--- Begin ---

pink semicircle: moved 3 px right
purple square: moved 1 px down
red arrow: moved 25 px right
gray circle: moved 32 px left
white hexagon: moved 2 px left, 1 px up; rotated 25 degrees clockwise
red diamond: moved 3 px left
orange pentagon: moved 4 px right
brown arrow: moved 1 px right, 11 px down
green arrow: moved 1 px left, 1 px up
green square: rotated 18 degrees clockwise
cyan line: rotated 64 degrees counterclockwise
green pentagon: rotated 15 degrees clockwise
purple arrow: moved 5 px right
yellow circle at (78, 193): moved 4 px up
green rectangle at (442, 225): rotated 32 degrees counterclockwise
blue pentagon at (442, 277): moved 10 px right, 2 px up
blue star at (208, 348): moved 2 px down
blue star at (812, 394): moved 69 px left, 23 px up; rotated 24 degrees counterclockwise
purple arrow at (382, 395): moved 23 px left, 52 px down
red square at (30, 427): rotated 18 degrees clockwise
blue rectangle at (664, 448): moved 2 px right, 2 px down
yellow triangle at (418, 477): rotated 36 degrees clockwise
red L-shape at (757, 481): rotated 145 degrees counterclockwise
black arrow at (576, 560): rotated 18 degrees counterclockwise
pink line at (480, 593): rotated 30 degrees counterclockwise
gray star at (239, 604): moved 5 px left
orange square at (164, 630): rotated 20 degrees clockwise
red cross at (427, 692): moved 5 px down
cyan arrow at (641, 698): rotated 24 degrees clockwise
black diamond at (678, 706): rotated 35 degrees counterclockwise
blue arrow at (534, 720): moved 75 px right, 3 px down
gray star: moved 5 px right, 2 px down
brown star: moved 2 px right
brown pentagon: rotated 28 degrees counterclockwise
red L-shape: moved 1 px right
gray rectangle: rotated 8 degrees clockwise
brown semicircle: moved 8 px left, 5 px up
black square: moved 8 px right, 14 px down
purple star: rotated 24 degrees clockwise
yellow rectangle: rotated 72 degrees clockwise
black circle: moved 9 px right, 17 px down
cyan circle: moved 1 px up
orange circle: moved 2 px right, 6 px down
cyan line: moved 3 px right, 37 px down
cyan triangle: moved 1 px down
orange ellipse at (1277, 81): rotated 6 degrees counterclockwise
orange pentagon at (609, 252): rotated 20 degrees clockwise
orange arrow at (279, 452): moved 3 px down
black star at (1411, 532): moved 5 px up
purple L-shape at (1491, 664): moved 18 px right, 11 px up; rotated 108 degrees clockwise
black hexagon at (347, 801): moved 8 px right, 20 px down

--- End ---

[What is needed]
Repeat the records above from the very first line through the line containing "brown semicircle: moved 8 px left, 5 px up", including both of those lines and nothing after them.

[Solution for this exercise]
pink semicircle: moved 3 px right
purple square: moved 1 px down
red arrow: moved 25 px right
gray circle: moved 32 px left
white hexagon: moved 2 px left, 1 px up; rotated 25 degrees clockwise
red diamond: moved 3 px left
orange pentagon: moved 4 px right
brown arrow: moved 1 px right, 11 px down
green arrow: moved 1 px left, 1 px up
green square: rotated 18 degrees clockwise
cyan line: rotated 64 degrees counterclockwise
green pentagon: rotated 15 degrees clockwise
purple arrow: moved 5 px right
yellow circle at (78, 193): moved 4 px up
green rectangle at (442, 225): rotated 32 degrees counterclockwise
blue pentagon at (442, 277): moved 10 px right, 2 px up
blue star at (208, 348): moved 2 px down
blue star at (812, 394): moved 69 px left, 23 px up; rotated 24 degrees counterclockwise
purple arrow at (382, 395): moved 23 px left, 52 px down
red square at (30, 427): rotated 18 degrees clockwise
blue rectangle at (664, 448): moved 2 px right, 2 px down
yellow triangle at (418, 477): rotated 36 degrees clockwise
red L-shape at (757, 481): rotated 145 degrees counterclockwise
black arrow at (576, 560): rotated 18 degrees counterclockwise
pink line at (480, 593): rotated 30 degrees counterclockwise
gray star at (239, 604): moved 5 px left
orange square at (164, 630): rotated 20 degrees clockwise
red cross at (427, 692): moved 5 px down
cyan arrow at (641, 698): rotated 24 degrees clockwise
black diamond at (678, 706): rotated 35 degrees counterclockwise
blue arrow at (534, 720): moved 75 px right, 3 px down
gray star: moved 5 px right, 2 px down
brown star: moved 2 px right
brown pentagon: rotated 28 degrees counterclockwise
red L-shape: moved 1 px right
gray rectangle: rotated 8 degrees clockwise
brown semicircle: moved 8 px left, 5 px up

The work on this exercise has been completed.